* _How to complete this task_:
Copy each line of the following material that has the string "golden".
(Beginning of Record set)
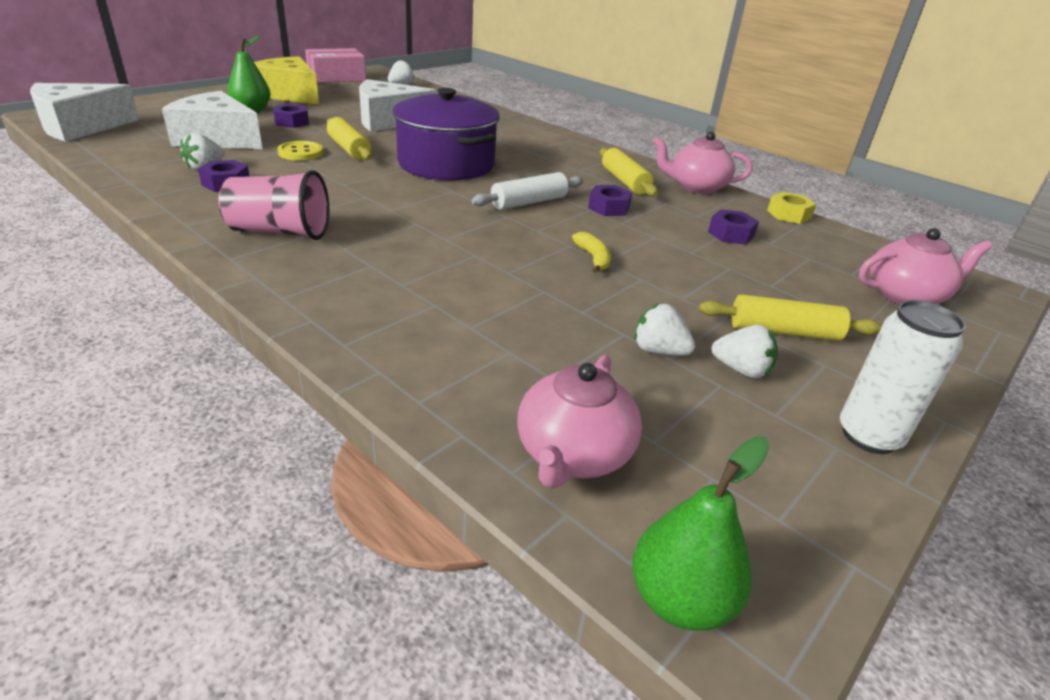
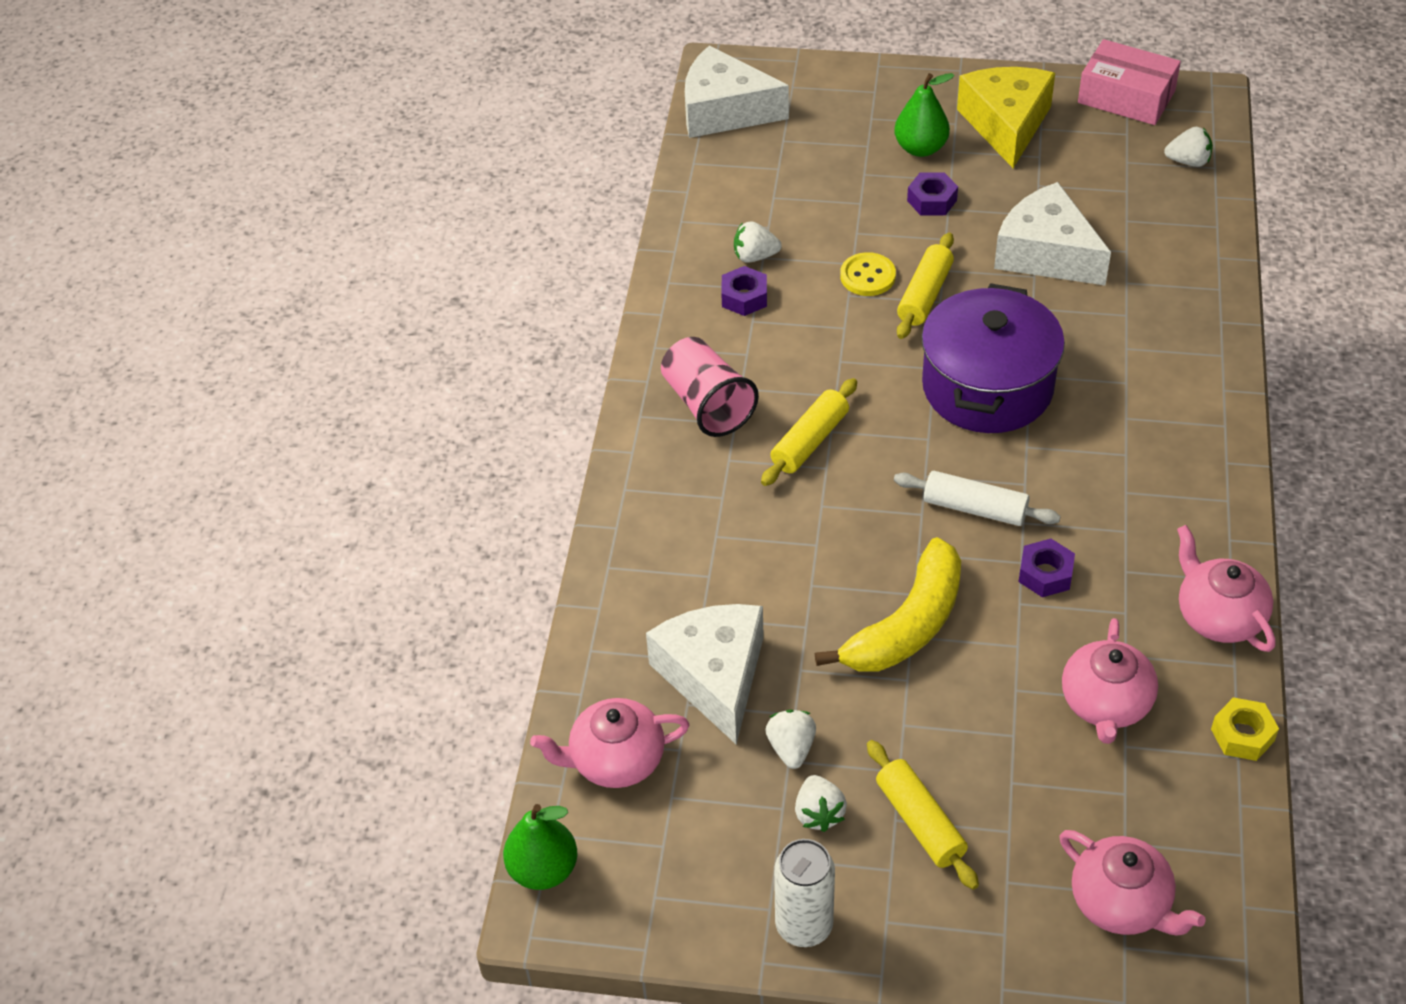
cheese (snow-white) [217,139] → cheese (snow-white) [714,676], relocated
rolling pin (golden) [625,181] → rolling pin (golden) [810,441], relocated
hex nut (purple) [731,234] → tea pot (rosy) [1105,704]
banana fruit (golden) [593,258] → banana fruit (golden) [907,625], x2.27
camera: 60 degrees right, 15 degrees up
(End of Record set)
* _Solved problem_:
rolling pin (golden) [625,181] → rolling pin (golden) [810,441], relocated
banana fruit (golden) [593,258] → banana fruit (golden) [907,625], x2.27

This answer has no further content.